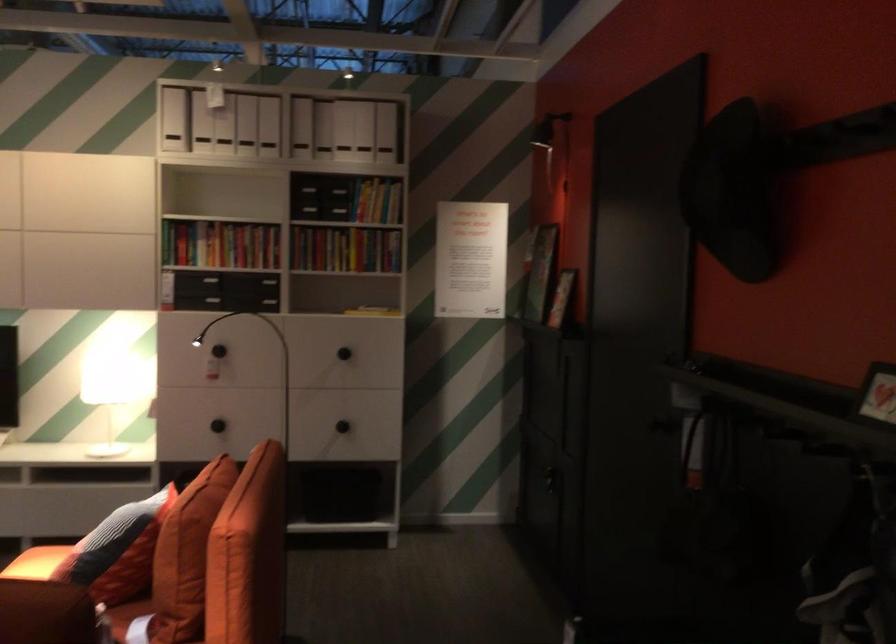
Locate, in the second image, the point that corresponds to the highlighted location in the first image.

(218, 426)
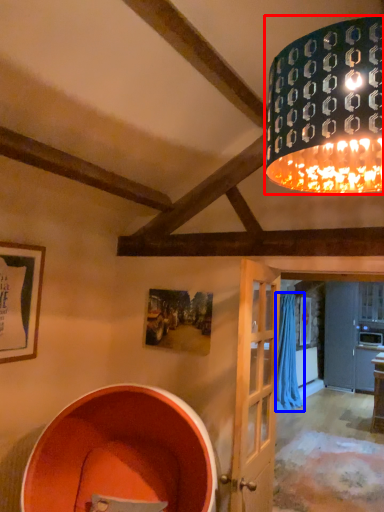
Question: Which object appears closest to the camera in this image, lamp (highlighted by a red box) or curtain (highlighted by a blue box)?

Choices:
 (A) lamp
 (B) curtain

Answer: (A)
* * *
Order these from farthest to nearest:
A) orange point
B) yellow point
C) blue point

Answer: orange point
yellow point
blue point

#### What this task involves:
Update the records running from the line containing "Locate, in the" through the line containing "Answer: (A)" by replacing "highlighted" with "marked" throughout and leaving all else as it stands. Leave the pictures out of your answer.

#### Response to this task:
Locate, in the second image, the point that corresponds to the marked location in the first image.

(218, 426)
Question: Which object appears closest to the camera in this image, lamp (marked by a red box) or curtain (marked by a blue box)?

Choices:
 (A) lamp
 (B) curtain

Answer: (A)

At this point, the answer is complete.